- **How to complete this task**
Omitting every picture, output the records below exactly, please.

-*-

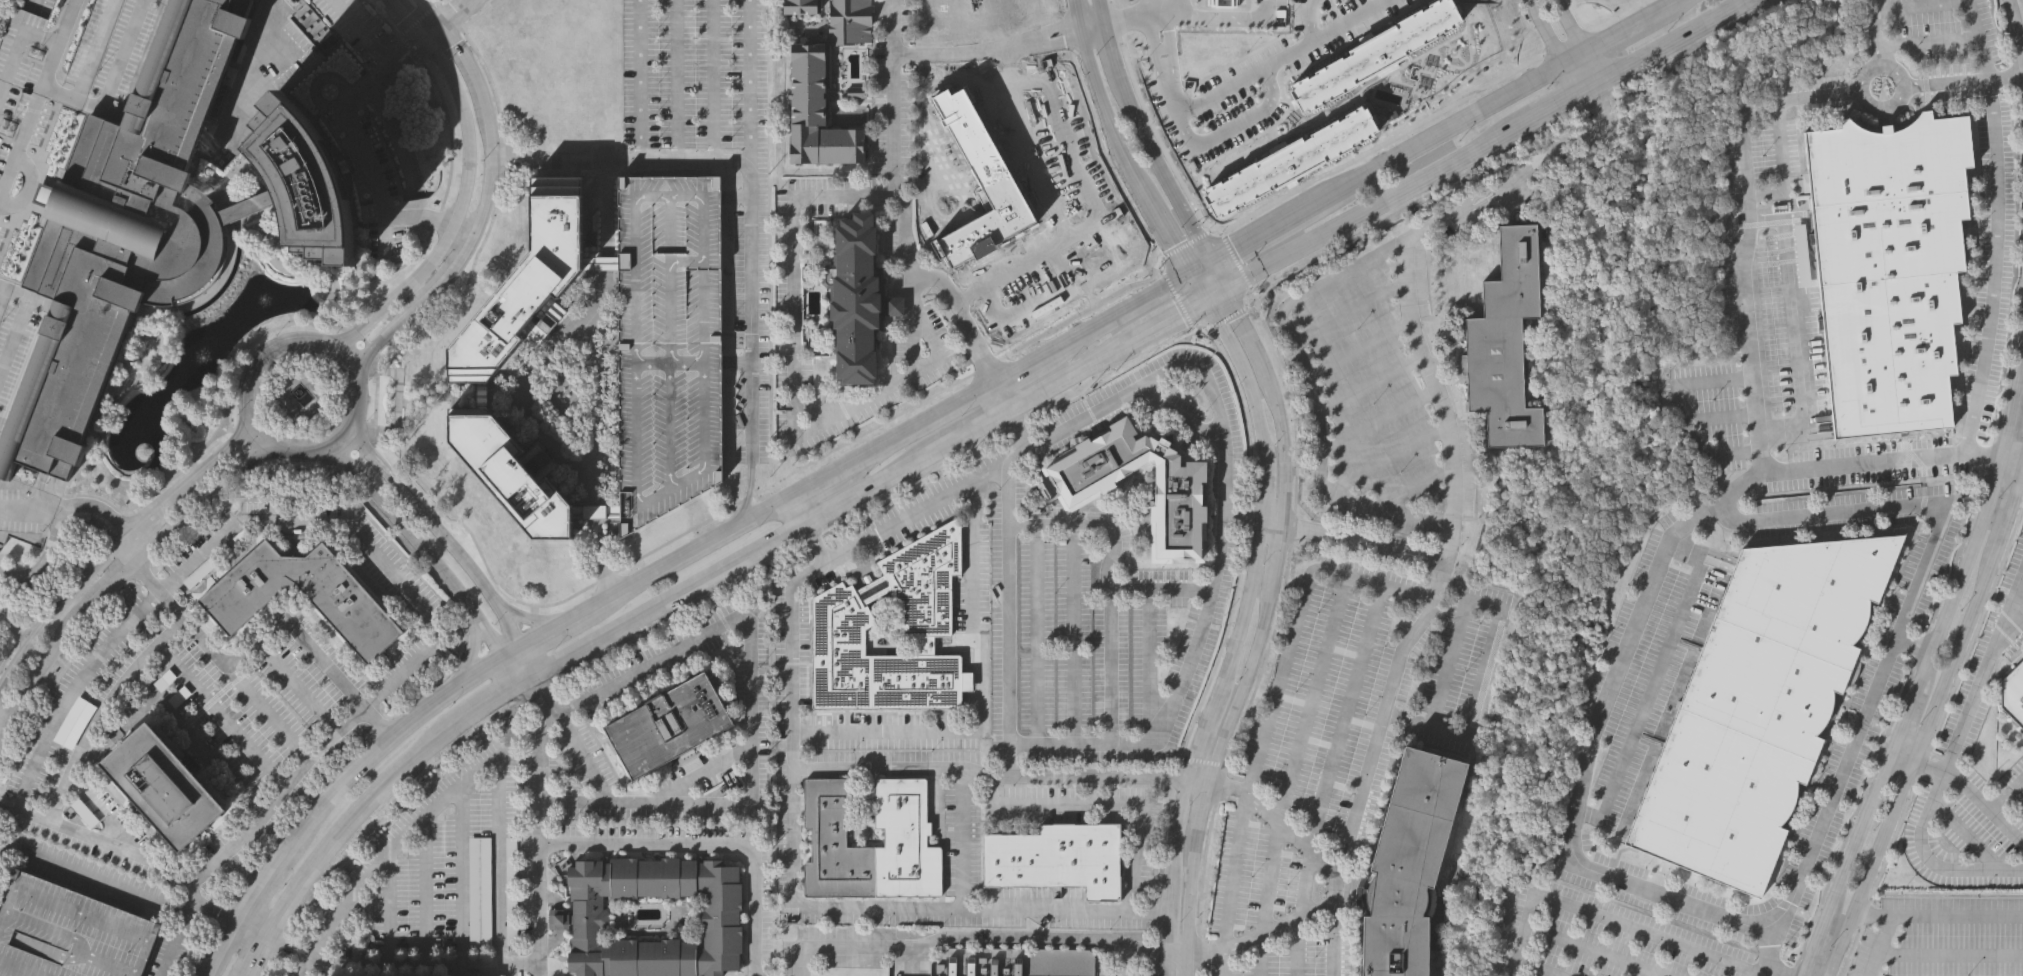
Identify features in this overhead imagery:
road: (437, 1)
road: (1958, 2)
building: (799, 7)
road: (1149, 8)
road: (1182, 8)
road: (1661, 9)
road: (1072, 10)
road: (429, 11)
road: (453, 12)
road: (1104, 12)
road: (476, 13)
road: (449, 15)
road: (411, 17)
road: (1192, 17)
road: (417, 18)
road: (1114, 20)
road: (1342, 20)
building: (849, 21)
road: (1091, 22)
road: (2016, 23)
road: (1574, 25)
road: (432, 29)
road: (1049, 29)
road: (1874, 29)
road: (1077, 30)
road: (1547, 32)
road: (1093, 33)
road: (1618, 33)
road: (361, 34)
road: (16, 37)
road: (439, 42)
road: (55, 43)
road: (1053, 43)
road: (1112, 44)
building: (1374, 50)
road: (959, 52)
street lamp: (1094, 53)
road: (1577, 56)
road: (1598, 61)
road: (640, 67)
road: (114, 68)
parking lot: (695, 73)
road: (1572, 75)
road: (248, 76)
road: (677, 80)
road: (711, 80)
road: (1959, 82)
road: (749, 83)
road: (1218, 89)
road: (55, 92)
road: (1095, 95)
road: (1884, 106)
building: (817, 111)
road: (1444, 131)
road: (1240, 140)
road: (1480, 142)
street lamp: (1137, 150)
road: (365, 151)
road: (517, 154)
road: (1162, 164)
road: (1780, 165)
road: (517, 167)
road: (1524, 169)
road: (1134, 177)
building: (309, 185)
road: (603, 206)
road: (904, 209)
road: (461, 211)
road: (483, 213)
street lamp: (1179, 225)
road: (1267, 230)
building: (125, 232)
road: (1169, 242)
road: (750, 245)
building: (604, 259)
road: (606, 259)
traffic signals: (1210, 263)
road: (1237, 265)
building: (1889, 266)
road: (1199, 269)
road: (1216, 275)
traffic signals: (1188, 276)
building: (530, 280)
traffic signals: (1222, 287)
traffic signals: (1201, 298)
building: (858, 301)
road: (1239, 319)
road: (1110, 320)
road: (308, 322)
road: (1793, 326)
building: (669, 339)
parking garage: (669, 339)
building: (1504, 341)
road: (1272, 343)
road: (935, 345)
road: (271, 351)
road: (737, 363)
road: (795, 363)
road: (1014, 373)
road: (597, 383)
road: (1208, 384)
road: (521, 395)
road: (1313, 395)
road: (1678, 404)
road: (1180, 416)
road: (1006, 418)
road: (921, 425)
road: (232, 429)
road: (804, 431)
road: (261, 432)
road: (345, 435)
road: (1282, 435)
road: (986, 438)
road: (1979, 455)
road: (2009, 463)
road: (1813, 465)
road: (2022, 467)
building: (512, 472)
road: (187, 479)
road: (817, 482)
road: (878, 483)
building: (1084, 489)
road: (203, 497)
road: (1975, 502)
building: (597, 510)
road: (597, 510)
road: (62, 511)
road: (1242, 514)
road: (1272, 520)
road: (438, 535)
road: (357, 537)
road: (1363, 542)
road: (128, 544)
road: (421, 548)
road: (689, 553)
road: (1277, 554)
road: (481, 555)
road: (597, 558)
road: (144, 578)
road: (1106, 584)
road: (1159, 589)
road: (53, 603)
road: (1006, 605)
road: (1903, 609)
road: (1428, 611)
building: (358, 614)
building: (839, 614)
road: (529, 619)
road: (1240, 621)
road: (14, 625)
road: (556, 627)
road: (1489, 632)
road: (2007, 634)
road: (264, 635)
road: (1073, 635)
road: (1036, 636)
road: (16, 642)
road: (58, 642)
road: (1912, 643)
road: (471, 650)
road: (514, 650)
road: (459, 653)
road: (528, 660)
road: (518, 666)
road: (1925, 666)
road: (1148, 668)
road: (1652, 676)
road: (55, 677)
road: (1241, 684)
road: (298, 688)
road: (1292, 691)
building: (2014, 692)
road: (1307, 694)
road: (498, 697)
road: (68, 698)
road: (1273, 698)
road: (750, 699)
building: (1760, 704)
road: (101, 709)
road: (266, 713)
road: (222, 715)
road: (4, 720)
road: (1927, 720)
building: (669, 725)
road: (912, 733)
road: (384, 746)
road: (1903, 755)
road: (1947, 759)
road: (1580, 760)
road: (1203, 761)
road: (884, 767)
road: (1092, 775)
building: (166, 787)
road: (542, 789)
road: (1973, 794)
road: (2007, 796)
road: (1201, 800)
road: (1126, 804)
road: (353, 818)
road: (1276, 818)
road: (255, 822)
building: (905, 841)
road: (108, 843)
road: (709, 843)
road: (393, 846)
road: (497, 857)
building: (1056, 859)
building: (1407, 864)
road: (461, 872)
road: (91, 874)
road: (1189, 886)
road: (539, 888)
road: (260, 889)
road: (105, 890)
road: (424, 890)
building: (479, 891)
parking lot: (479, 891)
building: (511, 892)
parking lot: (511, 892)
road: (389, 907)
road: (804, 907)
road: (974, 909)
road: (193, 910)
road: (1873, 915)
road: (1925, 916)
building: (575, 920)
road: (1642, 927)
road: (252, 930)
building: (69, 932)
parking garage: (69, 932)
road: (1523, 934)
road: (969, 936)
road: (1261, 936)
road: (174, 946)
road: (225, 948)
road: (1294, 949)
road: (1605, 950)
road: (1176, 953)
road: (256, 957)
road: (1122, 960)
building: (1013, 962)
road: (398, 963)
road: (1186, 964)
road: (1222, 964)
road: (305, 968)
road: (1546, 968)
road: (489, 969)
building: (464, 974)
road: (1772, 975)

-*-

- **Answer section**
Identify features in this overhead imagery:
road: (437, 1)
road: (1958, 2)
building: (799, 7)
road: (1149, 8)
road: (1182, 8)
road: (1661, 9)
road: (1072, 10)
road: (429, 11)
road: (453, 12)
road: (1104, 12)
road: (476, 13)
road: (449, 15)
road: (411, 17)
road: (1192, 17)
road: (417, 18)
road: (1114, 20)
road: (1342, 20)
building: (849, 21)
road: (1091, 22)
road: (2016, 23)
road: (1574, 25)
road: (432, 29)
road: (1049, 29)
road: (1874, 29)
road: (1077, 30)
road: (1547, 32)
road: (1093, 33)
road: (1618, 33)
road: (361, 34)
road: (16, 37)
road: (439, 42)
road: (55, 43)
road: (1053, 43)
road: (1112, 44)
building: (1374, 50)
road: (959, 52)
street lamp: (1094, 53)
road: (1577, 56)
road: (1598, 61)
road: (640, 67)
road: (114, 68)
parking lot: (695, 73)
road: (1572, 75)
road: (248, 76)
road: (677, 80)
road: (711, 80)
road: (1959, 82)
road: (749, 83)
road: (1218, 89)
road: (55, 92)
road: (1095, 95)
road: (1884, 106)
building: (817, 111)
road: (1444, 131)
road: (1240, 140)
road: (1480, 142)
street lamp: (1137, 150)
road: (365, 151)
road: (517, 154)
road: (1162, 164)
road: (1780, 165)
road: (517, 167)
road: (1524, 169)
road: (1134, 177)
building: (309, 185)
road: (603, 206)
road: (904, 209)
road: (461, 211)
road: (483, 213)
street lamp: (1179, 225)
road: (1267, 230)
building: (125, 232)
road: (1169, 242)
road: (750, 245)
building: (604, 259)
road: (606, 259)
traffic signals: (1210, 263)
road: (1237, 265)
building: (1889, 266)
road: (1199, 269)
road: (1216, 275)
traffic signals: (1188, 276)
building: (530, 280)
traffic signals: (1222, 287)
traffic signals: (1201, 298)
building: (858, 301)
road: (1239, 319)
road: (1110, 320)
road: (308, 322)
road: (1793, 326)
building: (669, 339)
parking garage: (669, 339)
building: (1504, 341)
road: (1272, 343)
road: (935, 345)
road: (271, 351)
road: (737, 363)
road: (795, 363)
road: (1014, 373)
road: (597, 383)
road: (1208, 384)
road: (521, 395)
road: (1313, 395)
road: (1678, 404)
road: (1180, 416)
road: (1006, 418)
road: (921, 425)
road: (232, 429)
road: (804, 431)
road: (261, 432)
road: (345, 435)
road: (1282, 435)
road: (986, 438)
road: (1979, 455)
road: (2009, 463)
road: (1813, 465)
road: (2022, 467)
building: (512, 472)
road: (187, 479)
road: (817, 482)
road: (878, 483)
building: (1084, 489)
road: (203, 497)
road: (1975, 502)
building: (597, 510)
road: (597, 510)
road: (62, 511)
road: (1242, 514)
road: (1272, 520)
road: (438, 535)
road: (357, 537)
road: (1363, 542)
road: (128, 544)
road: (421, 548)
road: (689, 553)
road: (1277, 554)
road: (481, 555)
road: (597, 558)
road: (144, 578)
road: (1106, 584)
road: (1159, 589)
road: (53, 603)
road: (1006, 605)
road: (1903, 609)
road: (1428, 611)
building: (358, 614)
building: (839, 614)
road: (529, 619)
road: (1240, 621)
road: (14, 625)
road: (556, 627)
road: (1489, 632)
road: (2007, 634)
road: (264, 635)
road: (1073, 635)
road: (1036, 636)
road: (16, 642)
road: (58, 642)
road: (1912, 643)
road: (471, 650)
road: (514, 650)
road: (459, 653)
road: (528, 660)
road: (518, 666)
road: (1925, 666)
road: (1148, 668)
road: (1652, 676)
road: (55, 677)
road: (1241, 684)
road: (298, 688)
road: (1292, 691)
building: (2014, 692)
road: (1307, 694)
road: (498, 697)
road: (68, 698)
road: (1273, 698)
road: (750, 699)
building: (1760, 704)
road: (101, 709)
road: (266, 713)
road: (222, 715)
road: (4, 720)
road: (1927, 720)
building: (669, 725)
road: (912, 733)
road: (384, 746)
road: (1903, 755)
road: (1947, 759)
road: (1580, 760)
road: (1203, 761)
road: (884, 767)
road: (1092, 775)
building: (166, 787)
road: (542, 789)
road: (1973, 794)
road: (2007, 796)
road: (1201, 800)
road: (1126, 804)
road: (353, 818)
road: (1276, 818)
road: (255, 822)
building: (905, 841)
road: (108, 843)
road: (709, 843)
road: (393, 846)
road: (497, 857)
building: (1056, 859)
building: (1407, 864)
road: (461, 872)
road: (91, 874)
road: (1189, 886)
road: (539, 888)
road: (260, 889)
road: (105, 890)
road: (424, 890)
building: (479, 891)
parking lot: (479, 891)
building: (511, 892)
parking lot: (511, 892)
road: (389, 907)
road: (804, 907)
road: (974, 909)
road: (193, 910)
road: (1873, 915)
road: (1925, 916)
building: (575, 920)
road: (1642, 927)
road: (252, 930)
building: (69, 932)
parking garage: (69, 932)
road: (1523, 934)
road: (969, 936)
road: (1261, 936)
road: (174, 946)
road: (225, 948)
road: (1294, 949)
road: (1605, 950)
road: (1176, 953)
road: (256, 957)
road: (1122, 960)
building: (1013, 962)
road: (398, 963)
road: (1186, 964)
road: (1222, 964)
road: (305, 968)
road: (1546, 968)
road: (489, 969)
building: (464, 974)
road: (1772, 975)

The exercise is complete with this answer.